WHAT YOU WILL DO -
Locate the string "BUTTON" in the records below. Copy every line where it occurs.

TASK MATERIAL -
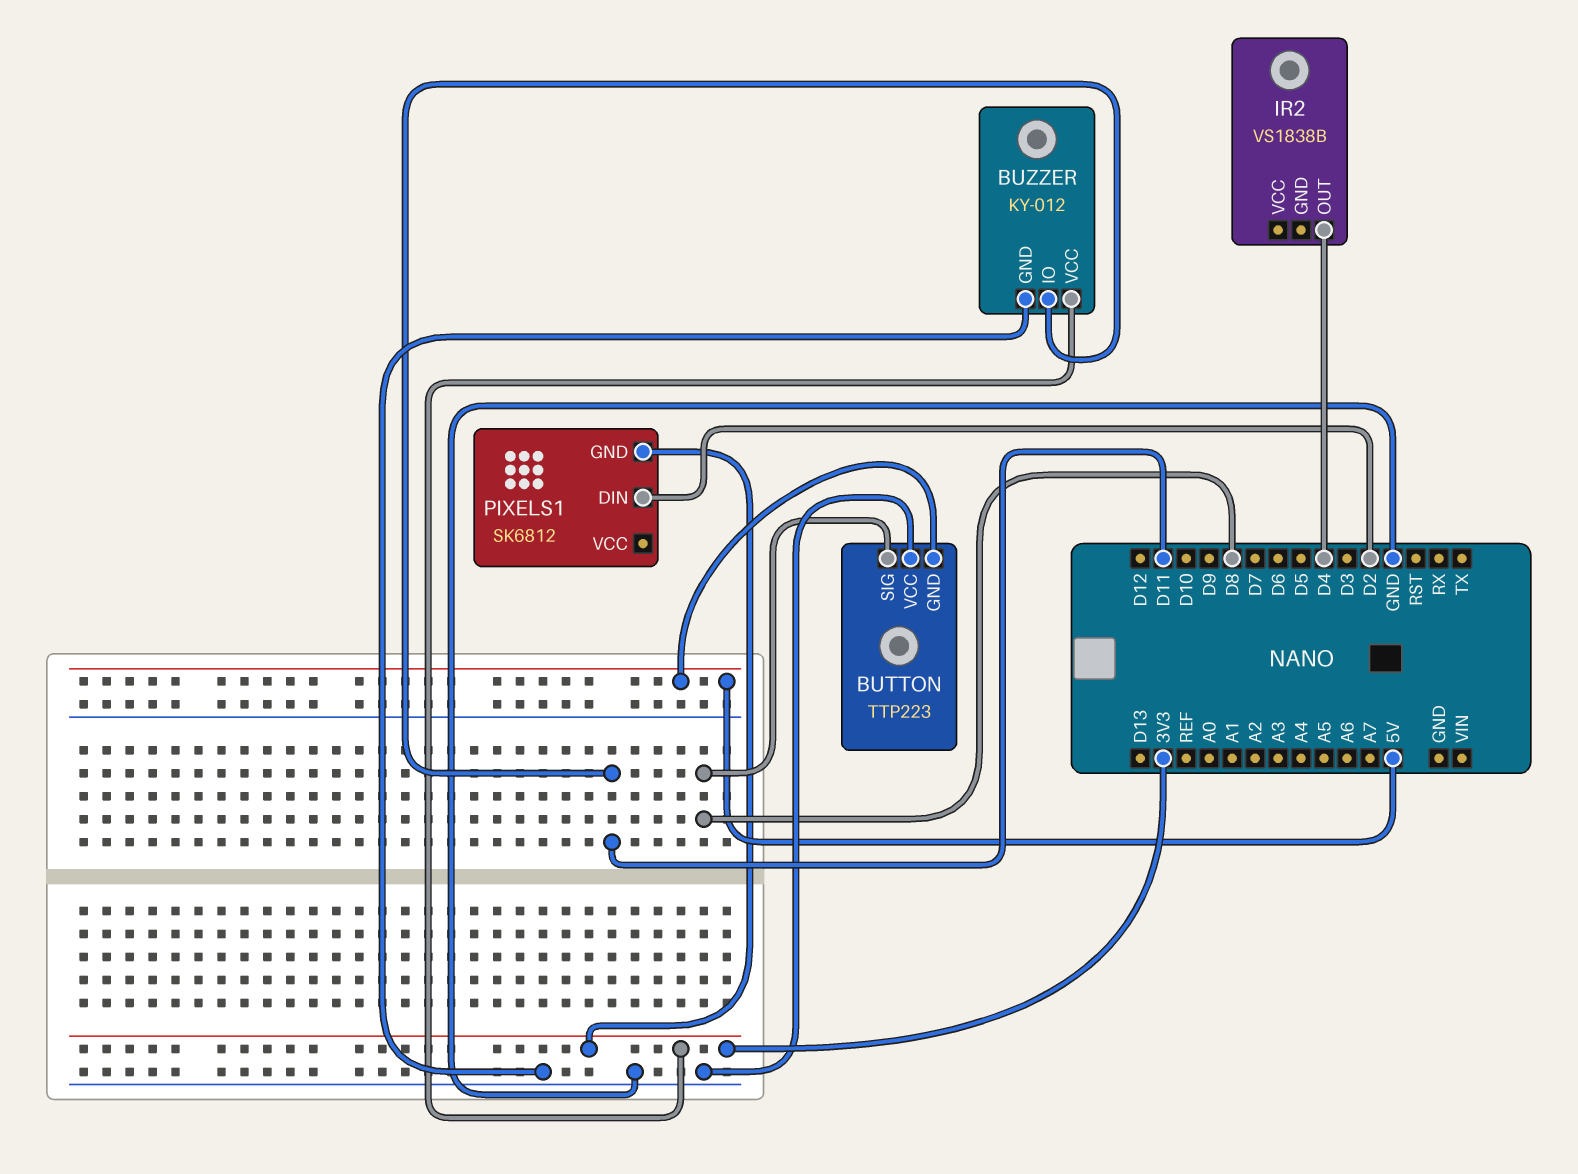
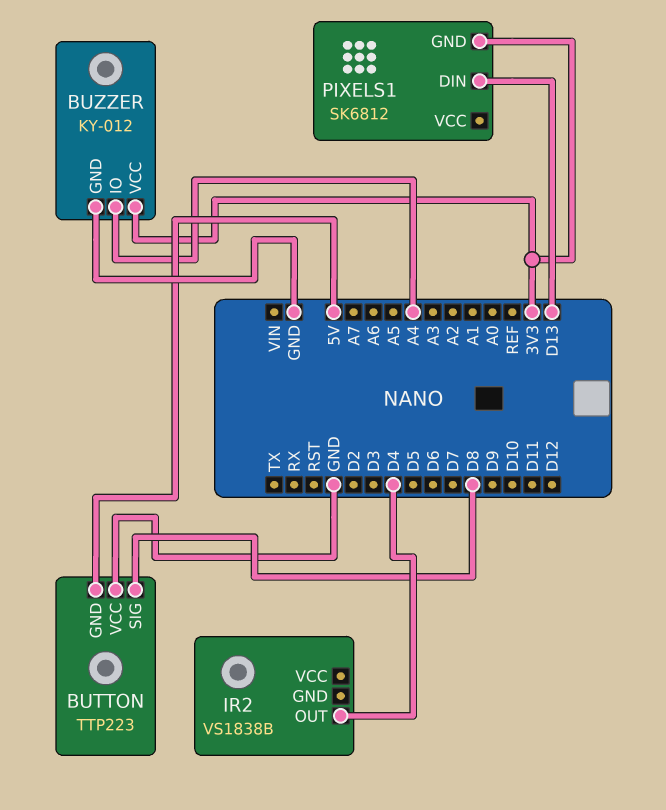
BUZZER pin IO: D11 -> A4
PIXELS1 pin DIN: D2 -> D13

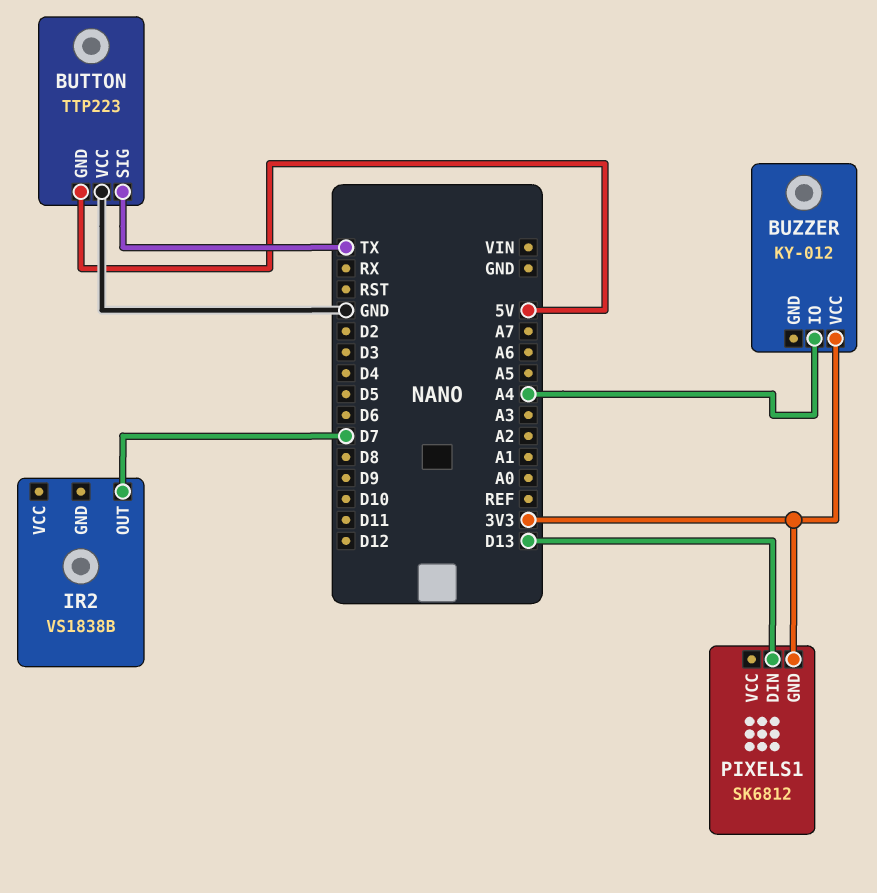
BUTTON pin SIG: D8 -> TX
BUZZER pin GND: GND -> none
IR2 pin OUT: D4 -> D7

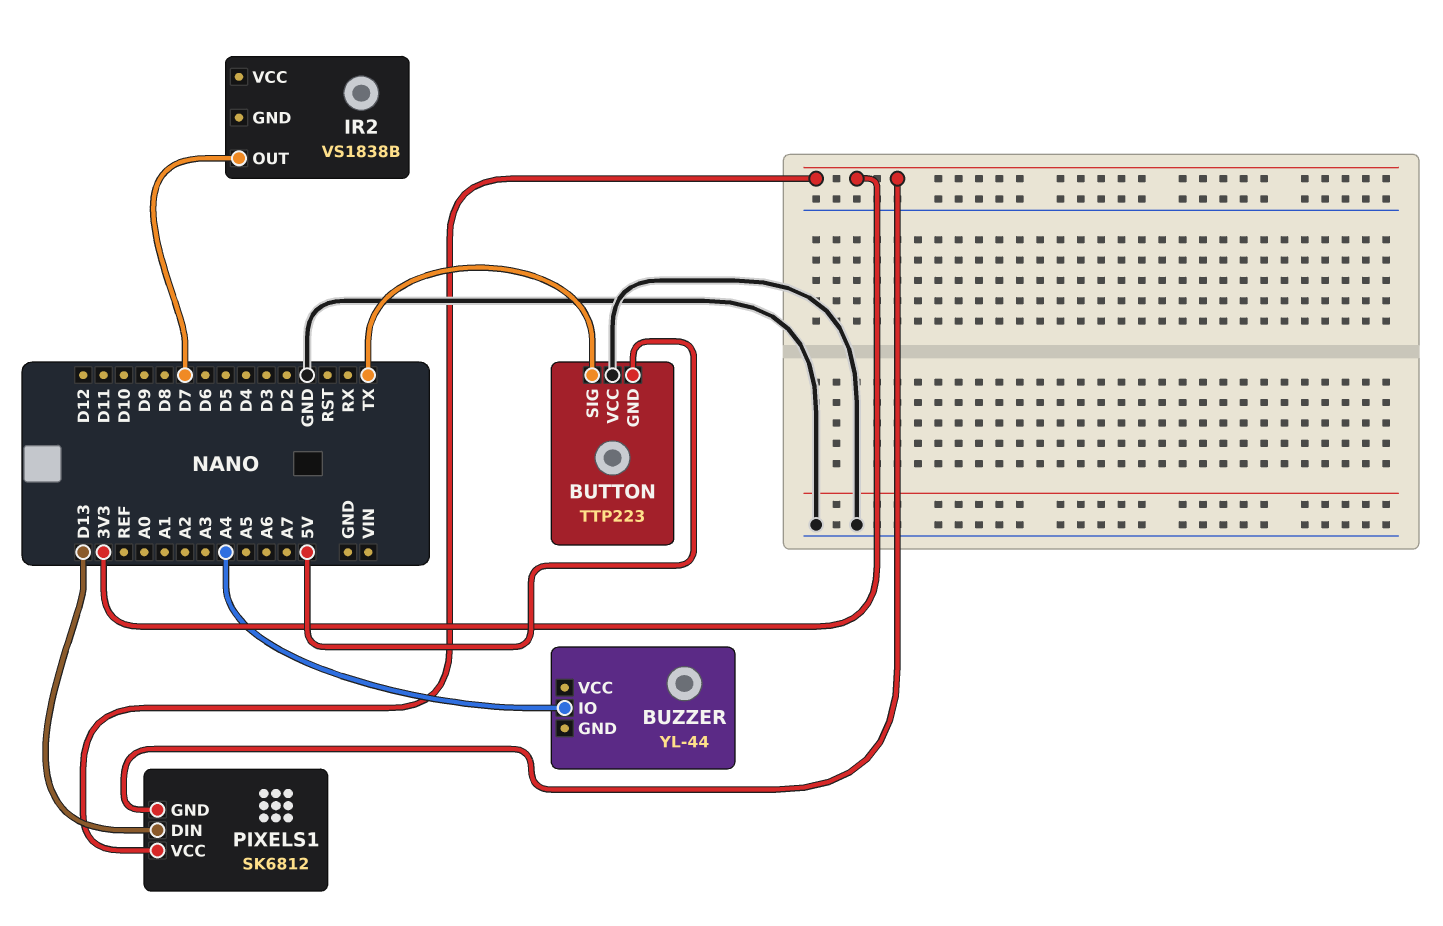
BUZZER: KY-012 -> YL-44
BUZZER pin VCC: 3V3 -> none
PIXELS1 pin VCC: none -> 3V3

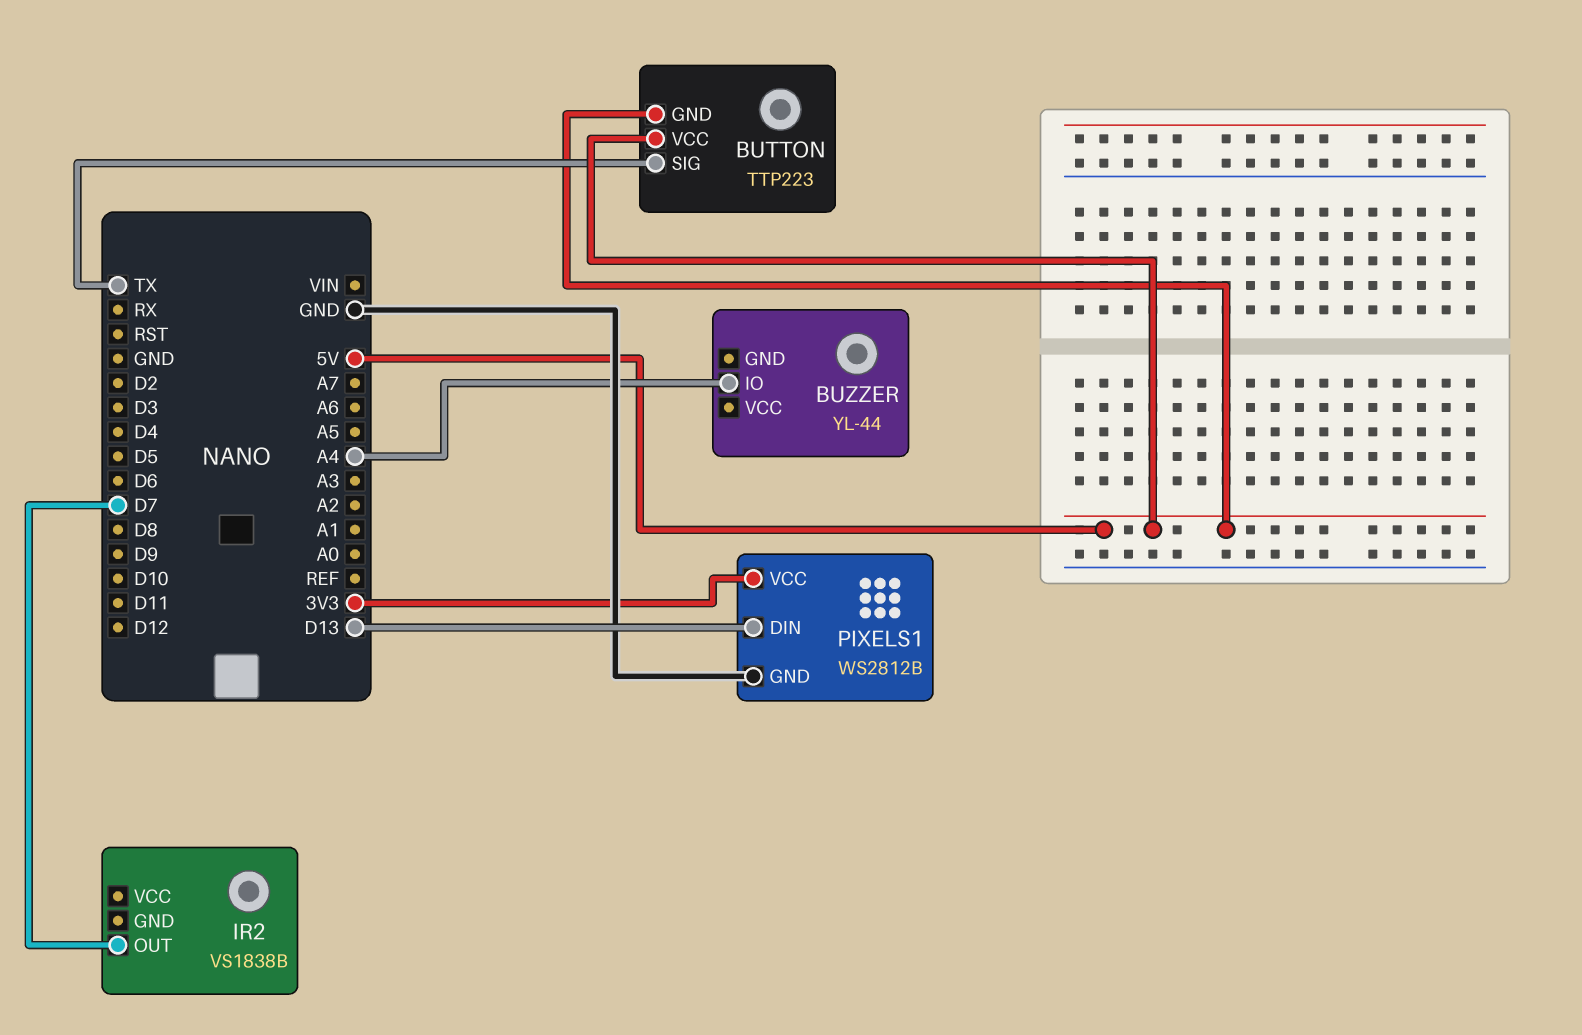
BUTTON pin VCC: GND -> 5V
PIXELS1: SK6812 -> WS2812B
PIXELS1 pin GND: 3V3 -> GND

REPLY -
BUTTON pin SIG: D8 -> TX
BUTTON pin VCC: GND -> 5V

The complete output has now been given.